* **Material for the task**:
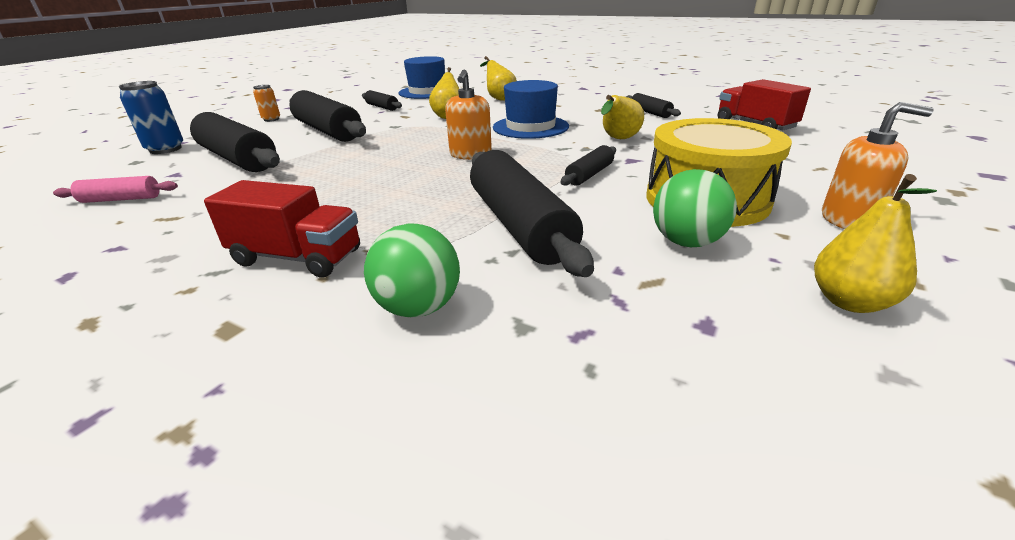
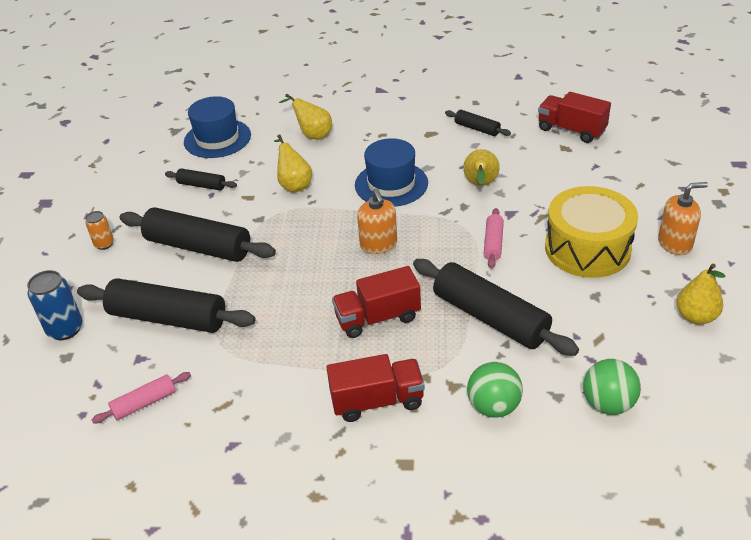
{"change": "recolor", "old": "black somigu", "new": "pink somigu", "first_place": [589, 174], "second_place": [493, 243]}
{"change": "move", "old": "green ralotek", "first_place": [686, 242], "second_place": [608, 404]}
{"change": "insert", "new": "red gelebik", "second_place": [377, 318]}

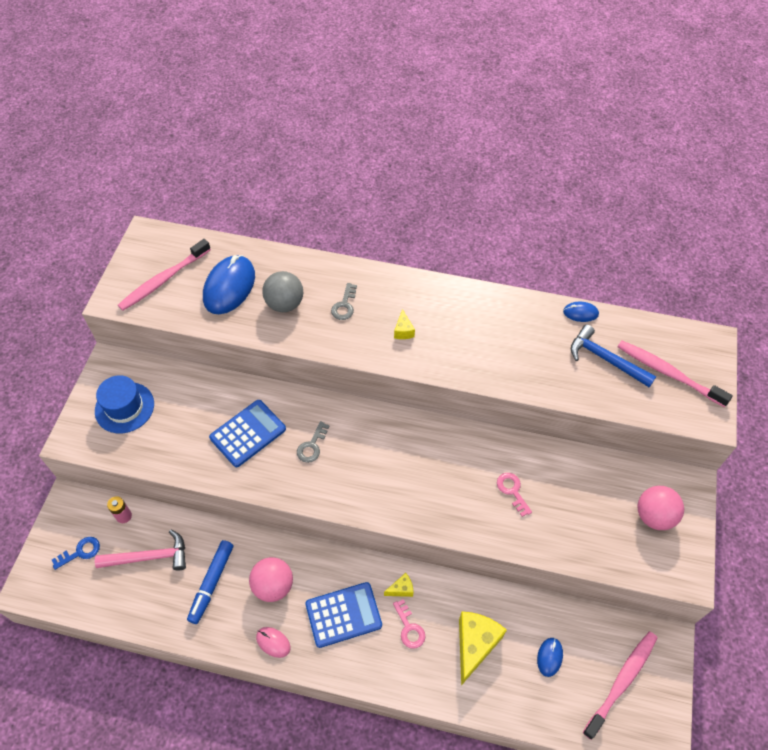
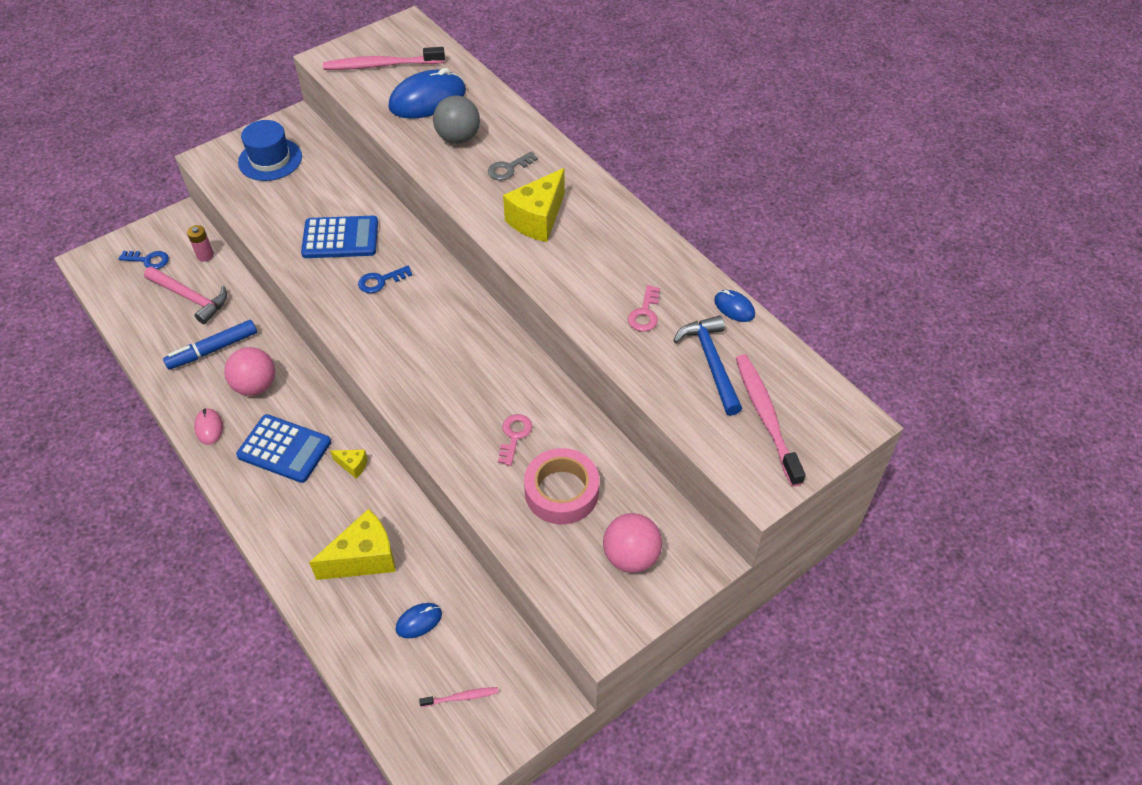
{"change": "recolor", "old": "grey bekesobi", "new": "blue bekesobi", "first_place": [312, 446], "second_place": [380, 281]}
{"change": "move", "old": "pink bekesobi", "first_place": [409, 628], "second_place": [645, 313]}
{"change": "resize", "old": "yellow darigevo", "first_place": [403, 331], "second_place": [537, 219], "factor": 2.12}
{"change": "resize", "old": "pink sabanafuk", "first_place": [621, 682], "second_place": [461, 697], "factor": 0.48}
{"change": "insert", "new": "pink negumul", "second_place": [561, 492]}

* **Task instructions**: Copy the material above exactly and drop the pictures.

* **Answer section**:
{"change": "recolor", "old": "black somigu", "new": "pink somigu", "first_place": [589, 174], "second_place": [493, 243]}
{"change": "move", "old": "green ralotek", "first_place": [686, 242], "second_place": [608, 404]}
{"change": "insert", "new": "red gelebik", "second_place": [377, 318]}

{"change": "recolor", "old": "grey bekesobi", "new": "blue bekesobi", "first_place": [312, 446], "second_place": [380, 281]}
{"change": "move", "old": "pink bekesobi", "first_place": [409, 628], "second_place": [645, 313]}
{"change": "resize", "old": "yellow darigevo", "first_place": [403, 331], "second_place": [537, 219], "factor": 2.12}
{"change": "resize", "old": "pink sabanafuk", "first_place": [621, 682], "second_place": [461, 697], "factor": 0.48}
{"change": "insert", "new": "pink negumul", "second_place": [561, 492]}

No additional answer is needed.